» WHAT YOU WILL DO: Work through the data below and give the number of lines holding the word "DRUM", without any other text.

Records from a collection:
━━━━━━━━

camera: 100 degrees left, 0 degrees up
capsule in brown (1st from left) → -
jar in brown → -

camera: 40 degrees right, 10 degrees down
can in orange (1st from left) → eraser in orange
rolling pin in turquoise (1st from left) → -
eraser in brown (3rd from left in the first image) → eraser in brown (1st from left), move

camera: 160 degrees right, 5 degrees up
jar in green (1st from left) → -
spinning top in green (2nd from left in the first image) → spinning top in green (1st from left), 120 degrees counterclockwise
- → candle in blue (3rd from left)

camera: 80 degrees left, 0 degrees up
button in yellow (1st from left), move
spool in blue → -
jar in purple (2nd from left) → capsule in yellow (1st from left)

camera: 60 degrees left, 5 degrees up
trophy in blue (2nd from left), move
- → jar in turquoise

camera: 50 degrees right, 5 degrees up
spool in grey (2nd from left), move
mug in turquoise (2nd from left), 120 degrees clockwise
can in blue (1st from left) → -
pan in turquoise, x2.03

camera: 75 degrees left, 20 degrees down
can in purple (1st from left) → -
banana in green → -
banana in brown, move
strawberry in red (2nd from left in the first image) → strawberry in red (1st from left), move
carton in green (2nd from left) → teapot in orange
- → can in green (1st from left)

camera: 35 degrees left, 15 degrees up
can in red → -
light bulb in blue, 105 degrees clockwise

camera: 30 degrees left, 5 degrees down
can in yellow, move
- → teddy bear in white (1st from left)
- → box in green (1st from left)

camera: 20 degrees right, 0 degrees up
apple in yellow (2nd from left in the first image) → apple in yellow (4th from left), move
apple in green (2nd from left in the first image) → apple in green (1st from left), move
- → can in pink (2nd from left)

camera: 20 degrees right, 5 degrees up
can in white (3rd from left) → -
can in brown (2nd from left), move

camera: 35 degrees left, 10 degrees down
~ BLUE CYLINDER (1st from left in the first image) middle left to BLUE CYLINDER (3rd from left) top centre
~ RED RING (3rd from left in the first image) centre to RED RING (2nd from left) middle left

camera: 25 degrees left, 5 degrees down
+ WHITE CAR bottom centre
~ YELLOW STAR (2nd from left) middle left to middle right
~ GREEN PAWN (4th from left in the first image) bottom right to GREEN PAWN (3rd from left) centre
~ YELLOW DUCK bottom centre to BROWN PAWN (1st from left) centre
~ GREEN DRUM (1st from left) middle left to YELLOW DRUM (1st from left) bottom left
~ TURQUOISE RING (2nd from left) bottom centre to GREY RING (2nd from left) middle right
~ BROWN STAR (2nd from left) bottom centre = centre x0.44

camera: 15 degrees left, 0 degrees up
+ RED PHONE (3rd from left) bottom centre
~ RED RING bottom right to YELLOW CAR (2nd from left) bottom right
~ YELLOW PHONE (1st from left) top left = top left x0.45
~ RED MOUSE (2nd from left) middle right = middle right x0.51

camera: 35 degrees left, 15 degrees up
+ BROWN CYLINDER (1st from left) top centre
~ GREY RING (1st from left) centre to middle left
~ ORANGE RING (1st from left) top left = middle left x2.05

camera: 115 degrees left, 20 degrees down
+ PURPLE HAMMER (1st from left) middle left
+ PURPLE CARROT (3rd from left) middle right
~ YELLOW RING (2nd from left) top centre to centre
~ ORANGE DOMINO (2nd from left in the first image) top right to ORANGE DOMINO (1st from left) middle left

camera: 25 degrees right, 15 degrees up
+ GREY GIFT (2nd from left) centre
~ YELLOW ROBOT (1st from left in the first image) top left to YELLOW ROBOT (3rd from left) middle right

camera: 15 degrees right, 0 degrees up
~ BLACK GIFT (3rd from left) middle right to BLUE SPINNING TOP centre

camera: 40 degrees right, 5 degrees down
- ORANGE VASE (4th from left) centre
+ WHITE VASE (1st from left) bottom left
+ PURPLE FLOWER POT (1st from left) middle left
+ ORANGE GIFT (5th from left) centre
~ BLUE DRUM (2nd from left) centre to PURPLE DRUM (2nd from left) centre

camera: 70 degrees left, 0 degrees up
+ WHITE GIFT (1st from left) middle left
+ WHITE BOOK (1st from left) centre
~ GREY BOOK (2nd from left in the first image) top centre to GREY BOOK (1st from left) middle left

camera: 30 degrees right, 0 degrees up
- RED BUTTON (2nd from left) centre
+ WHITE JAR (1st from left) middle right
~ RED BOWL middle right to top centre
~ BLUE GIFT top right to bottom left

━━━━━━━━

» OUTPUT BELOW: 2